## HOW TO COMPLETE THIS TASK
In the records that follow, find each line with the word "round" and copy it.

## Collection entries

★ ★ ★

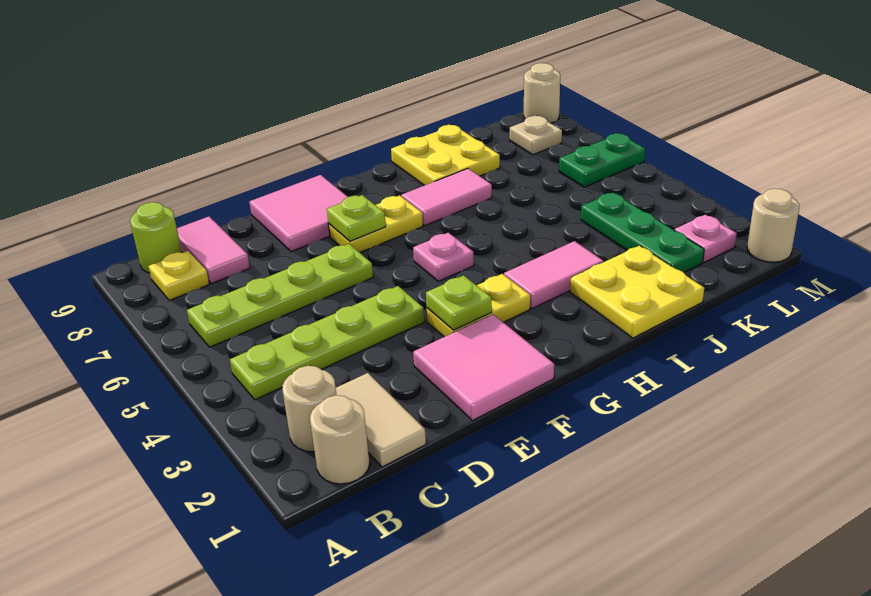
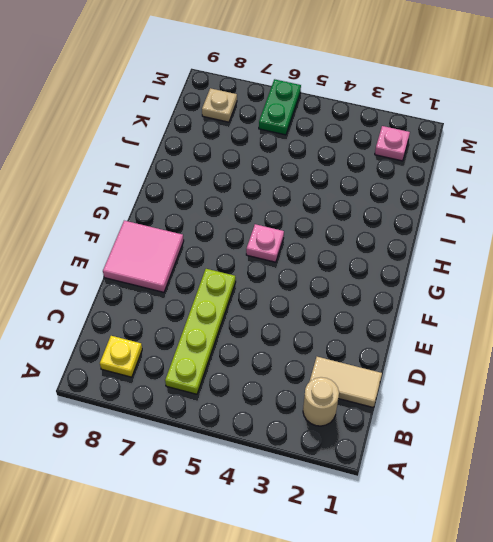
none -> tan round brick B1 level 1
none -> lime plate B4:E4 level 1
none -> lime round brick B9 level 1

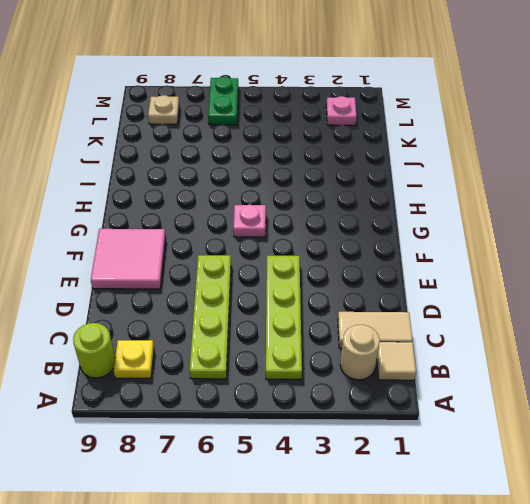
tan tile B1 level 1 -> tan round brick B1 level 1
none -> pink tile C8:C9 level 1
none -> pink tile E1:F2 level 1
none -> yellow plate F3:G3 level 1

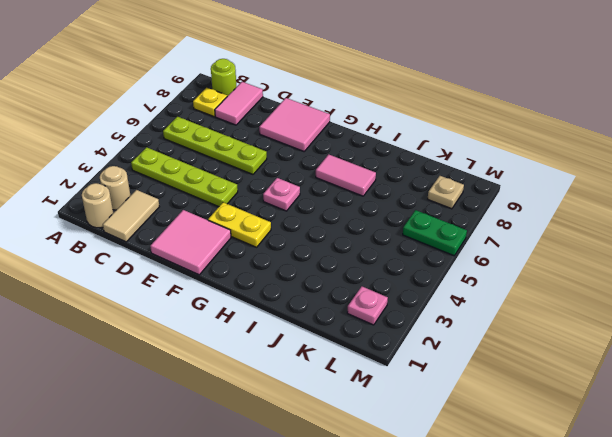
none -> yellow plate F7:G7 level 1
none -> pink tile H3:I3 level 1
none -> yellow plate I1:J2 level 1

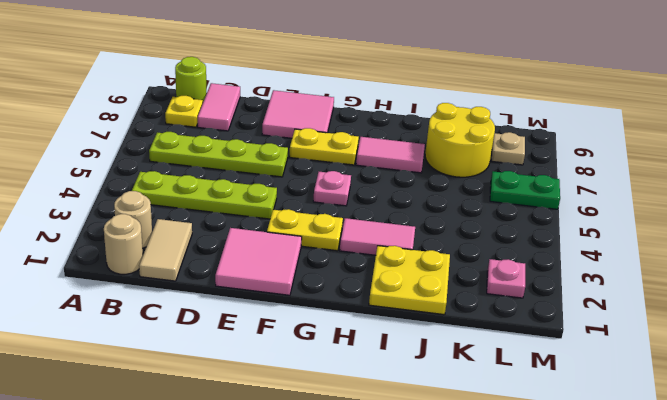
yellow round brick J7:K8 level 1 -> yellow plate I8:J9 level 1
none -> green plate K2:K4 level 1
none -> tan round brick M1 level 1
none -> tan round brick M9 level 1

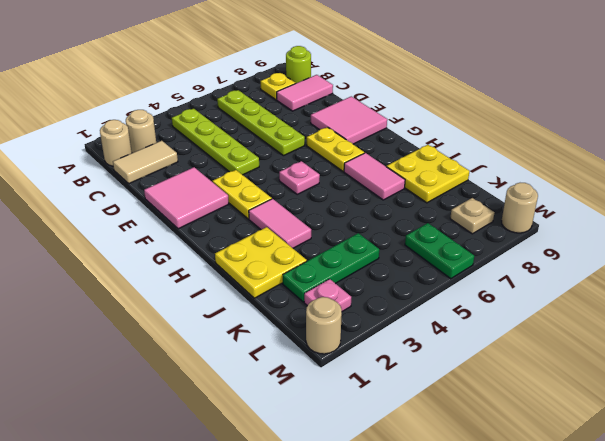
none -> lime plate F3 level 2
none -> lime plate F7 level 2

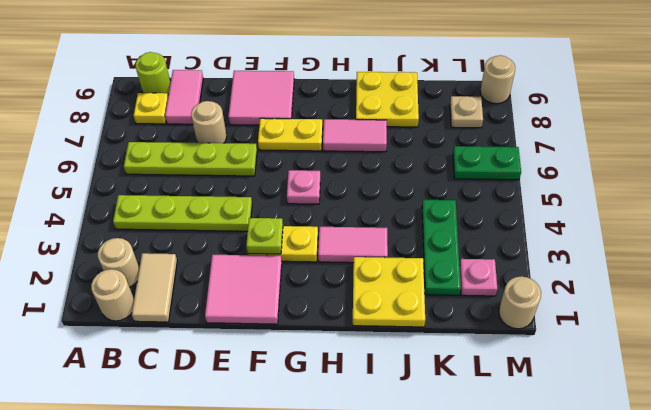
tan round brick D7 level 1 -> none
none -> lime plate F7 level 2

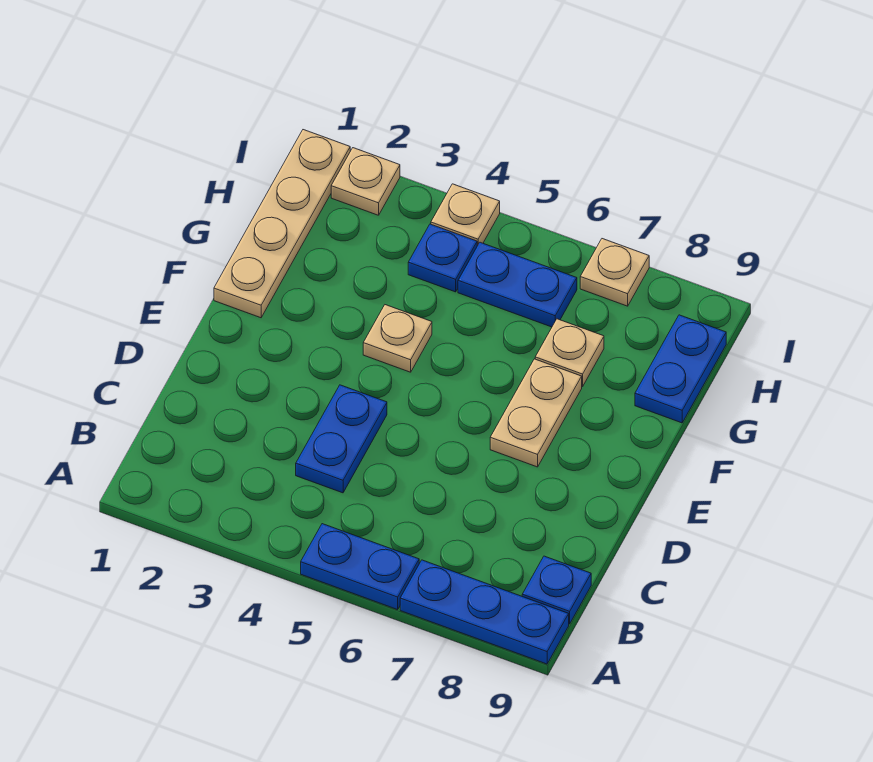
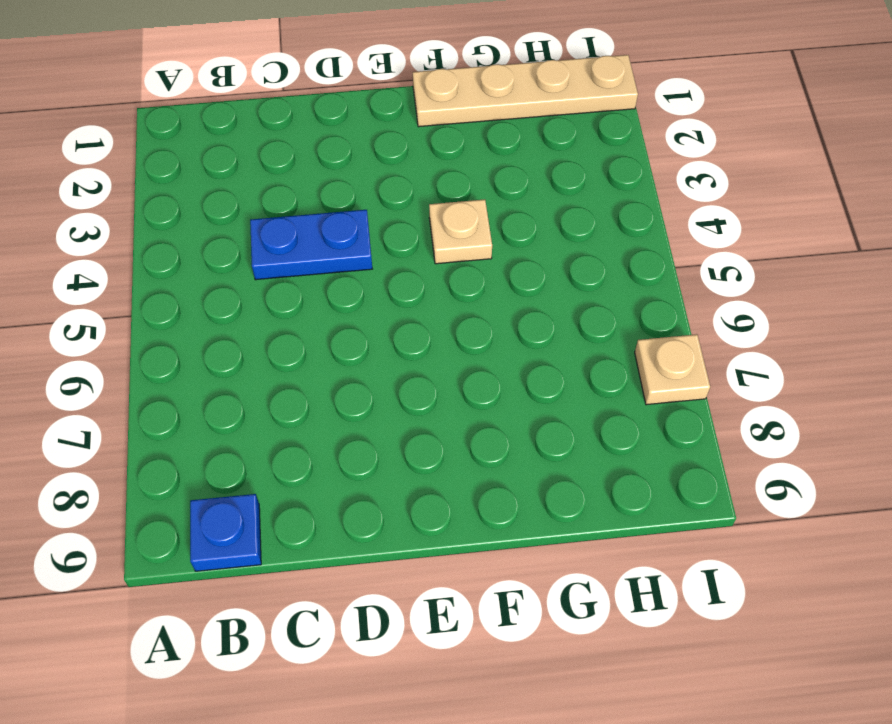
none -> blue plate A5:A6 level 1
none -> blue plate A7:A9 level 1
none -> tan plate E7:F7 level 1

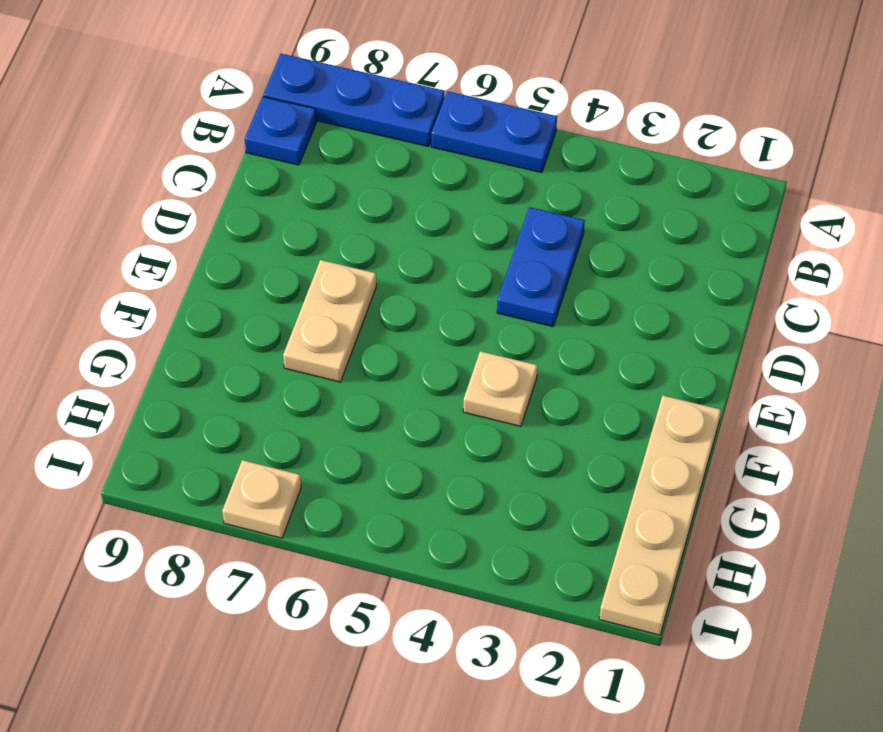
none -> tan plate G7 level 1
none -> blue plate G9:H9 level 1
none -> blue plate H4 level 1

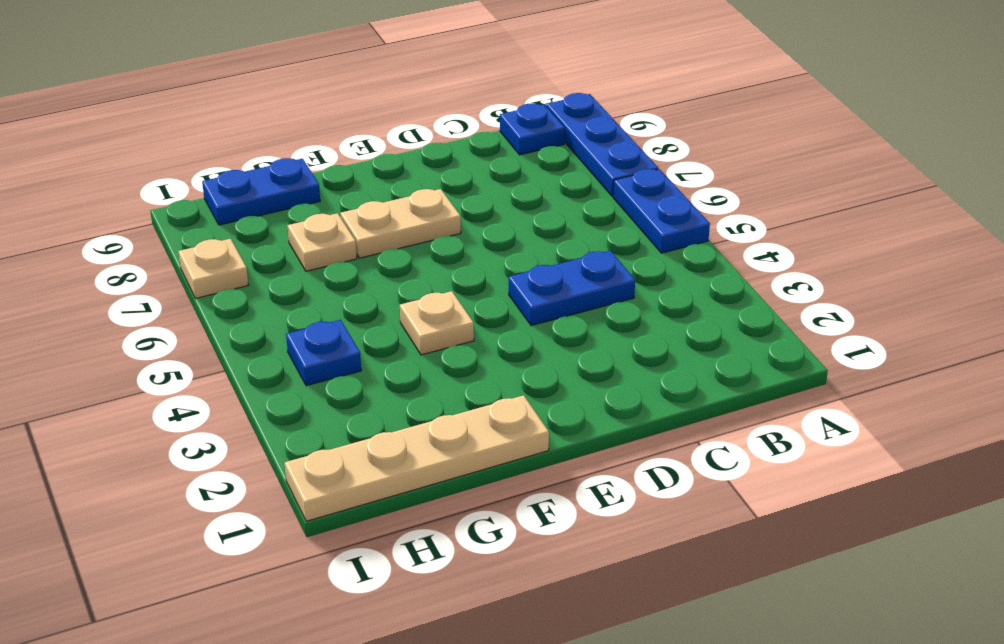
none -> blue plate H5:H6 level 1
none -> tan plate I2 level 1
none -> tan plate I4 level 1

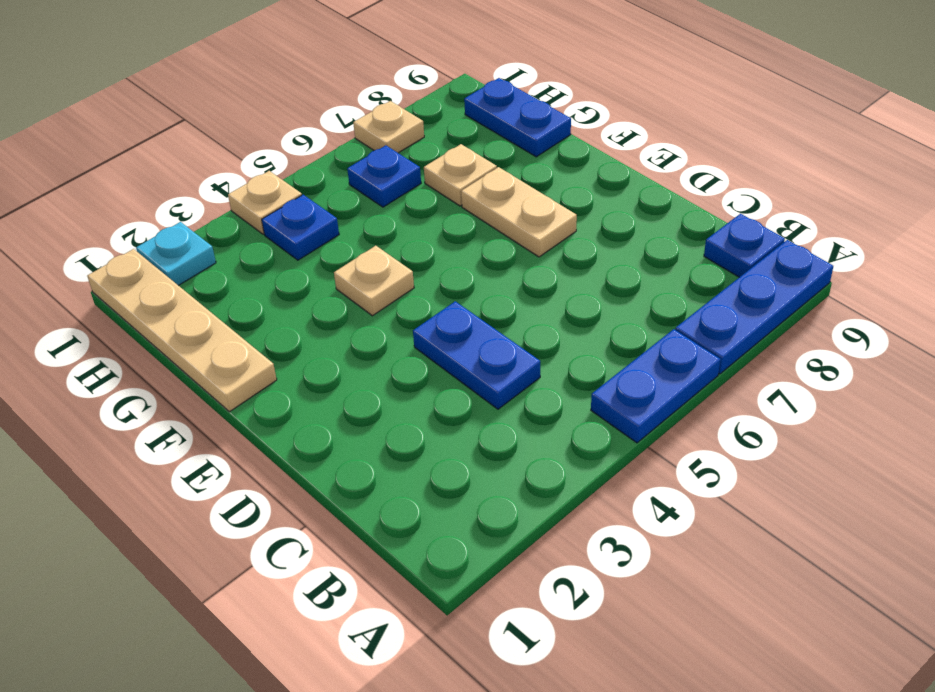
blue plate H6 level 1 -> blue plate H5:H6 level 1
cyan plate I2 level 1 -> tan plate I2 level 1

★ ★ ★

## COMPLETED TASK
none -> tan round brick B1 level 1
none -> lime round brick B9 level 1
tan tile B1 level 1 -> tan round brick B1 level 1
yellow round brick J7:K8 level 1 -> yellow plate I8:J9 level 1
none -> tan round brick M1 level 1
none -> tan round brick M9 level 1
tan round brick D7 level 1 -> none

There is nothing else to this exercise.